=== EXERCISE GOAL ===
Retype the lines below exactly as they appear, omitting the pictures.

Data records:
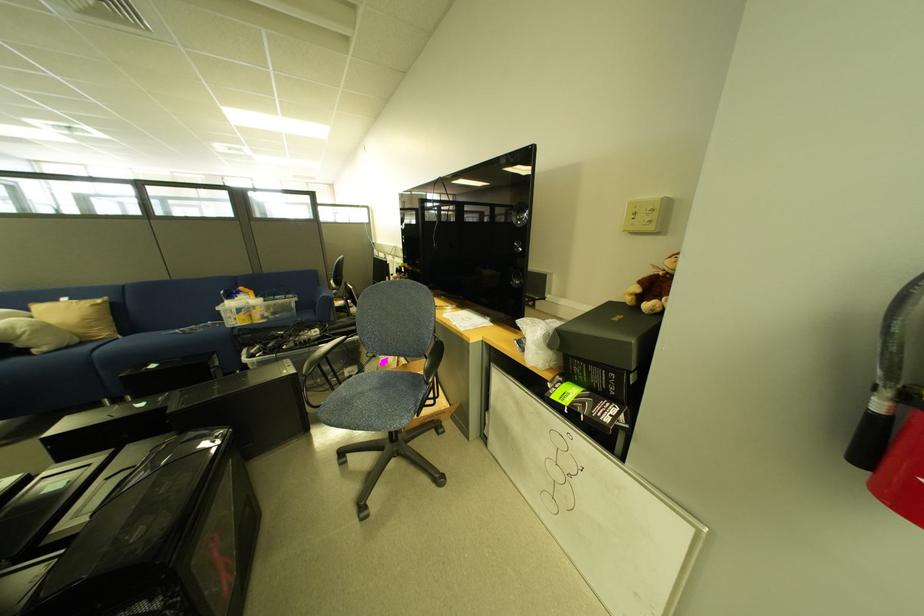
You are a GUI agent. You are given a task and a screenshot of the screen. Output one action in this format:
    pyautogui.click(x=<x>, y=<y>)
    Task: Click on the light switch
    
    Given the screenshot: What is the action you would take?
    click(641, 215)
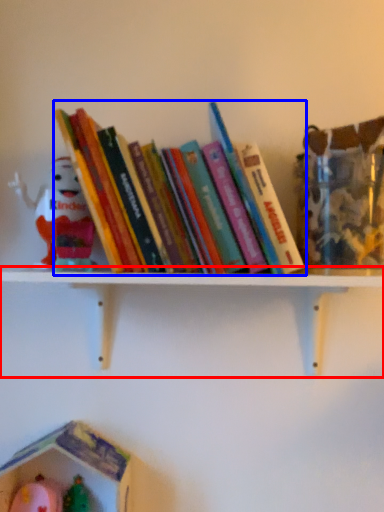
Question: Which of the following is the closest to the observer, shelf (highlighted by a red box) or book (highlighted by a blue box)?

Choices:
 (A) shelf
 (B) book

Answer: (B)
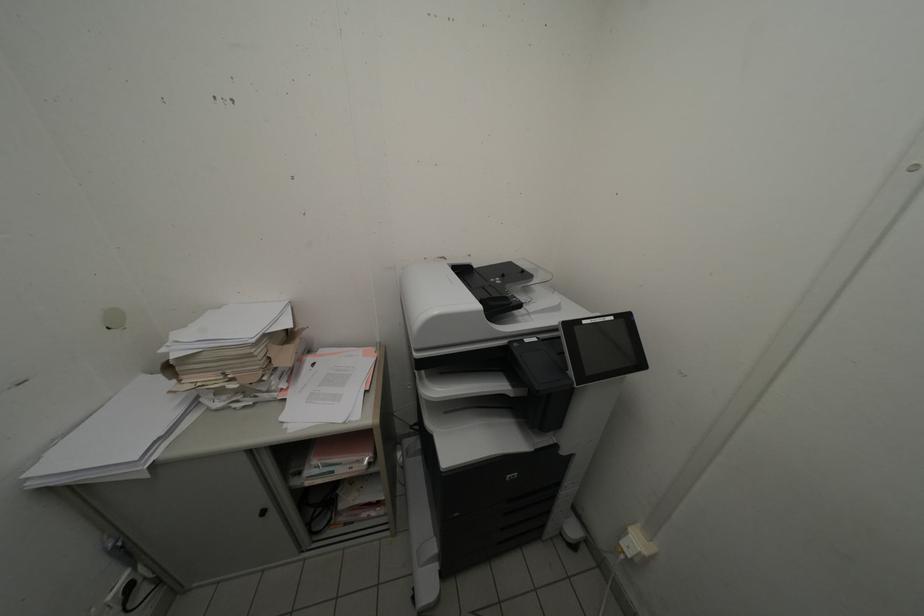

=== TASK ANSWER ===
You are a GUI agent. You are given a task and a screenshot of the screen. Output one action in this format:
    pyautogui.click(x=<x>, y=<y>)
    Task: Click on the light switch
    
    Given the screenshot: What is the action you would take?
    click(641, 215)
Question: Which of the following is the closest to the observer, shelf (highlighted by a red box) or book (highlighted by a blue box)?

Choices:
 (A) shelf
 (B) book

Answer: (B)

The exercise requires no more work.